■ Task description
Only one stretch of the data below should be repeated: the lines from the line containing "(235, 220) = (227, 402): pink" through the line containing "(296, 188) = (285, 178): grey", inclusive, exactly as they are.

■ Data provided
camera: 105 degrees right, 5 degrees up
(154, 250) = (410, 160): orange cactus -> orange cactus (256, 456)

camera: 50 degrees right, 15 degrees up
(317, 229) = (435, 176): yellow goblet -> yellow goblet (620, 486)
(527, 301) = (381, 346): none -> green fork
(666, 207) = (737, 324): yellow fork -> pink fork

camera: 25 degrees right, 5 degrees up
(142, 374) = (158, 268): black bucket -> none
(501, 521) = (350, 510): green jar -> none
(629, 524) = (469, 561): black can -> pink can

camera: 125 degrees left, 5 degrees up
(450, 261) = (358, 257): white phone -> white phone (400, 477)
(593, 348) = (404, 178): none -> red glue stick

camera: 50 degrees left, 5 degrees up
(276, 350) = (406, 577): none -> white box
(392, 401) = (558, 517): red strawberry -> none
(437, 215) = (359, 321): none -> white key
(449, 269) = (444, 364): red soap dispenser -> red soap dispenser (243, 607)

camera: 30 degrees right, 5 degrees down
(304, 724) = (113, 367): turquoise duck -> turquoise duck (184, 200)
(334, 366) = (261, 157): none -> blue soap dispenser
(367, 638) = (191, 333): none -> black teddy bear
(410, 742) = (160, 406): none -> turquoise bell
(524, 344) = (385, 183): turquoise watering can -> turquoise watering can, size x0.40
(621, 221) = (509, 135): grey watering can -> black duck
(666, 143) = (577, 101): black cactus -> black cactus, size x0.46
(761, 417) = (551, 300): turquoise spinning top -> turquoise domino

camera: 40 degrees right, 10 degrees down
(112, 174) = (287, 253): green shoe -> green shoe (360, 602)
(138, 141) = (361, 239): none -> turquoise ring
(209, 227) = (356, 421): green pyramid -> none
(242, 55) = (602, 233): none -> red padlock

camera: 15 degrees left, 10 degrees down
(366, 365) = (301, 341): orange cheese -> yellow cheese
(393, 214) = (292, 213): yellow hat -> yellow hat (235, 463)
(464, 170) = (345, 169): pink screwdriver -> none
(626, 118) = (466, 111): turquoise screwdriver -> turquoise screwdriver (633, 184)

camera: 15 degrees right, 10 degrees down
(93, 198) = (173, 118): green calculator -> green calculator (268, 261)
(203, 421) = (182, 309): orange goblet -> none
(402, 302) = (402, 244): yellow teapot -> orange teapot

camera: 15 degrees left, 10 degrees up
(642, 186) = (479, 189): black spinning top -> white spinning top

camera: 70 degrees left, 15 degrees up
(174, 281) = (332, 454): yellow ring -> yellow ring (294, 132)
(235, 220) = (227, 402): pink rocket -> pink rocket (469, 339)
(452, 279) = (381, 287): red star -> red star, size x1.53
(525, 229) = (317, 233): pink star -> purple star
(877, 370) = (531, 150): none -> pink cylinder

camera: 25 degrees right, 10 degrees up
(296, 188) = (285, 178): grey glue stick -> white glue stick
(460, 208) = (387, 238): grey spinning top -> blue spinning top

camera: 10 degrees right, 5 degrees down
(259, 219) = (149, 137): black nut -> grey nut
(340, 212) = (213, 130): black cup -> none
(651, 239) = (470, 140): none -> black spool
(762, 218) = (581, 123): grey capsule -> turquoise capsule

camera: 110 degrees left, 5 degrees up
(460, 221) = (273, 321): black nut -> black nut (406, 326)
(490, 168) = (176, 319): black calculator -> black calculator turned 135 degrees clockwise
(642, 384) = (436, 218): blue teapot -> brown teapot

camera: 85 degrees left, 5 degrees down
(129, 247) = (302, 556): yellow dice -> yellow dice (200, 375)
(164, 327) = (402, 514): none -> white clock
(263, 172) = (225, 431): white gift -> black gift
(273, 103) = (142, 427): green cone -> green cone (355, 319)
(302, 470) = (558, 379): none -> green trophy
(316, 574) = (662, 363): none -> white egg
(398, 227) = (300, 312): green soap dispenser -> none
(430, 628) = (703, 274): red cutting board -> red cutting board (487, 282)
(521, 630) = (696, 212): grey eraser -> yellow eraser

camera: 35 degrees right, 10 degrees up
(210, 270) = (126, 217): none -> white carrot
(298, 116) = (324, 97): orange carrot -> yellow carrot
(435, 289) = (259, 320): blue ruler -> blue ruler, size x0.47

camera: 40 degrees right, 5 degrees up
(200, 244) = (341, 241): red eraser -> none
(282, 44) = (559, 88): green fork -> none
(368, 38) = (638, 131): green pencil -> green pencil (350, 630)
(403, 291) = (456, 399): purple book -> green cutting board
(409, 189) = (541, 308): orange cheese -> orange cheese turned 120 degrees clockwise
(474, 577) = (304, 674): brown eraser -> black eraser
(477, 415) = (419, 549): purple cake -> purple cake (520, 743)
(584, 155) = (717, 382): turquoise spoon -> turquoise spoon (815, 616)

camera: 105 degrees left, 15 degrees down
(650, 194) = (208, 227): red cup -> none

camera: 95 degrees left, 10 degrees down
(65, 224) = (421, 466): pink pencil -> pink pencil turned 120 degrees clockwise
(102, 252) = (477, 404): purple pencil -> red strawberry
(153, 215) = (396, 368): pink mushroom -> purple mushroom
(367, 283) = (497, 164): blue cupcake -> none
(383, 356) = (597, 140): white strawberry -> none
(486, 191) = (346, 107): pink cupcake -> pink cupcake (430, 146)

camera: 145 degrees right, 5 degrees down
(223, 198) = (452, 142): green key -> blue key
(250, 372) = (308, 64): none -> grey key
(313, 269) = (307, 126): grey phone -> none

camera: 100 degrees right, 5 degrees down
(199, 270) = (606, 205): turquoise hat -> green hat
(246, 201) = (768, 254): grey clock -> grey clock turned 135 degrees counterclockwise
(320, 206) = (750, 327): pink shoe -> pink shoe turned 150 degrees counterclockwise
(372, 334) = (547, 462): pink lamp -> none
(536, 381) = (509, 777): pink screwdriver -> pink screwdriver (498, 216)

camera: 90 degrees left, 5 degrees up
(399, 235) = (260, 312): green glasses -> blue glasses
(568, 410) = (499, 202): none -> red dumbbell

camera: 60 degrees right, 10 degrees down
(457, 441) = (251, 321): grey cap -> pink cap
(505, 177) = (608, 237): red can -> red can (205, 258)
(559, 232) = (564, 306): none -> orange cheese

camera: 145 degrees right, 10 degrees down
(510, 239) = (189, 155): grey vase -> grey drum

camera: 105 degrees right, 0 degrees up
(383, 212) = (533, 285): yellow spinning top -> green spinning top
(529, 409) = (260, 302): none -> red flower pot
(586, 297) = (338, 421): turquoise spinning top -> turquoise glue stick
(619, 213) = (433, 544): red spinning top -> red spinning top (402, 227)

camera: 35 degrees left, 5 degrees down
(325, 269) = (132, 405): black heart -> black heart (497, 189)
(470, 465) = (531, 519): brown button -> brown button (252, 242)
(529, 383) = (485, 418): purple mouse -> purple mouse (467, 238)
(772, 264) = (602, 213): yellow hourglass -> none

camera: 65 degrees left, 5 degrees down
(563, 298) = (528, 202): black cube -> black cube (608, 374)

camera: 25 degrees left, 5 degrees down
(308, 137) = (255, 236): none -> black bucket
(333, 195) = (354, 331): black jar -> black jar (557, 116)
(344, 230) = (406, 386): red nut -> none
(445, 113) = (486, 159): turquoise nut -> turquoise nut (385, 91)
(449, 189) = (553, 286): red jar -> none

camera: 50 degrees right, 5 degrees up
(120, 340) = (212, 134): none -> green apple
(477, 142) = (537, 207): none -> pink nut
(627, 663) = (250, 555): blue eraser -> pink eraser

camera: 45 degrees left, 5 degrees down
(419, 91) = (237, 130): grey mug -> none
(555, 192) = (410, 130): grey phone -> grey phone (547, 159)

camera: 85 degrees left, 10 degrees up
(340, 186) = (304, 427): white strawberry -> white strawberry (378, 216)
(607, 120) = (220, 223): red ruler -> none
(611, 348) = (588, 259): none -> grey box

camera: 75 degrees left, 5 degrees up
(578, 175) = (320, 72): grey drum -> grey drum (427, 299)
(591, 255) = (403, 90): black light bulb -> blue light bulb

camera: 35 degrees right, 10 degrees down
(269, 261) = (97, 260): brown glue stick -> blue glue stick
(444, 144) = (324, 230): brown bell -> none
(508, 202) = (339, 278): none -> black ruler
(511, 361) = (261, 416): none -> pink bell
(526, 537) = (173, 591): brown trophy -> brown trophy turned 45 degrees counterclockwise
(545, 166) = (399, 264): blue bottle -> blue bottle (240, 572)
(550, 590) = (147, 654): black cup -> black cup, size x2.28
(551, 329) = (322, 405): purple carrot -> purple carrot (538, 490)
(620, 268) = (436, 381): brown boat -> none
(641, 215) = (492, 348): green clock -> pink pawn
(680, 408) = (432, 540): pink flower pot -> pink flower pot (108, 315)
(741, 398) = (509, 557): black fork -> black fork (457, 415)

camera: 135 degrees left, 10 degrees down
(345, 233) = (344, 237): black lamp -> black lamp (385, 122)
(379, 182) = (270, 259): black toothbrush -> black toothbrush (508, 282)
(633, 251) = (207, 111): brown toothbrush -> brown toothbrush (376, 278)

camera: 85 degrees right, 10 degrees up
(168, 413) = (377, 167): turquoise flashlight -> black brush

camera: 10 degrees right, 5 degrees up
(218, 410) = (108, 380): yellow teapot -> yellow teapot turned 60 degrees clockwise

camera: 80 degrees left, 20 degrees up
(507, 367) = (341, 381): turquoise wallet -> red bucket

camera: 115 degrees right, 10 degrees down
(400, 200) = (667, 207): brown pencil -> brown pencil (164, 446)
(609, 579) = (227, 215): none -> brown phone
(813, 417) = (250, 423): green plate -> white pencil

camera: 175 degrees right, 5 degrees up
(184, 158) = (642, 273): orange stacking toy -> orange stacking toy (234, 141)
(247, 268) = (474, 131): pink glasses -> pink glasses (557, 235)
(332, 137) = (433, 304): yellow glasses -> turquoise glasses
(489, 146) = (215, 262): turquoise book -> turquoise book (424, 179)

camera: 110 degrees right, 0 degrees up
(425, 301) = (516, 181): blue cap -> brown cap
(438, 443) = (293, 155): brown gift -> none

■ Written response
(235, 220) = (227, 402): pink rocket -> pink rocket (469, 339)
(452, 279) = (381, 287): red star -> red star, size x1.53
(525, 229) = (317, 233): pink star -> purple star
(877, 370) = (531, 150): none -> pink cylinder

camera: 25 degrees right, 10 degrees up
(296, 188) = (285, 178): grey glue stick -> white glue stick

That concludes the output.